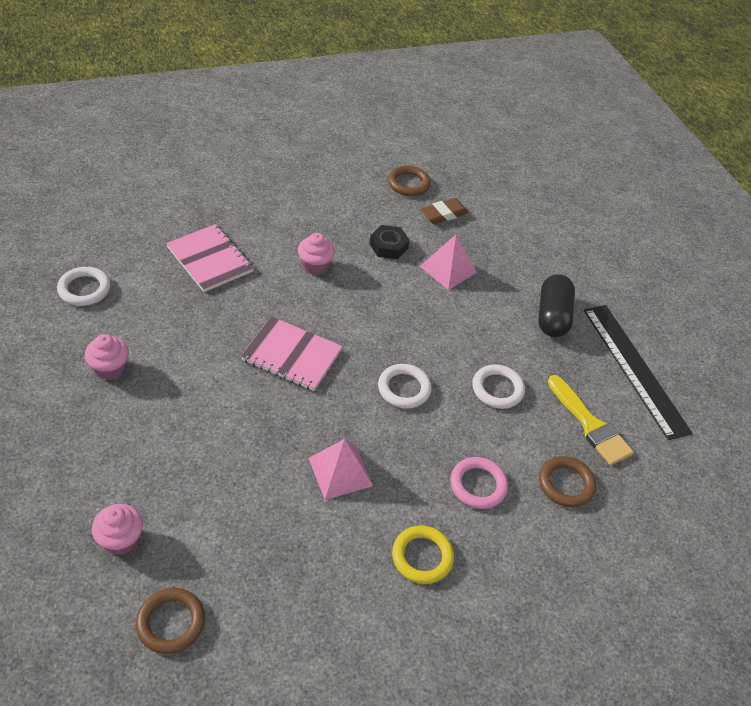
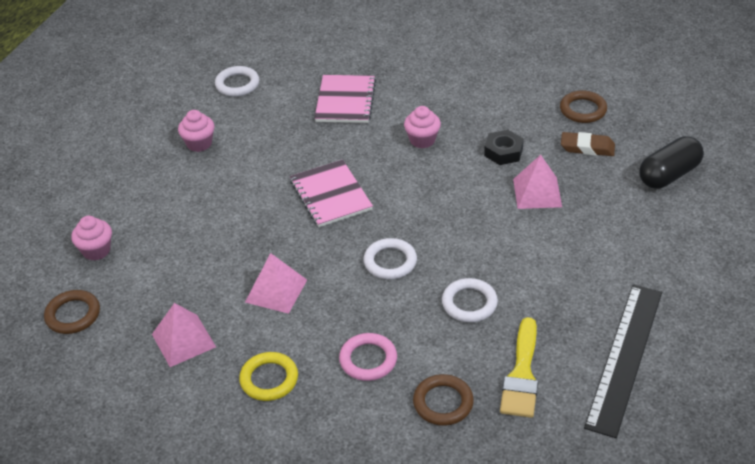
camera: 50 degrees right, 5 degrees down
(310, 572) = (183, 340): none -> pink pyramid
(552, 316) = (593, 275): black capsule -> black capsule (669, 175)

==

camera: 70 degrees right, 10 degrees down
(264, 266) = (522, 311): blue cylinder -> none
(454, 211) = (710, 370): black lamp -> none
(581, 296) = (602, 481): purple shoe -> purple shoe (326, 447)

• _Work order_
What belongs in the answer is each line from the listing above that contains "none".

• _Solution_
(310, 572) = (183, 340): none -> pink pyramid
(264, 266) = (522, 311): blue cylinder -> none
(454, 211) = (710, 370): black lamp -> none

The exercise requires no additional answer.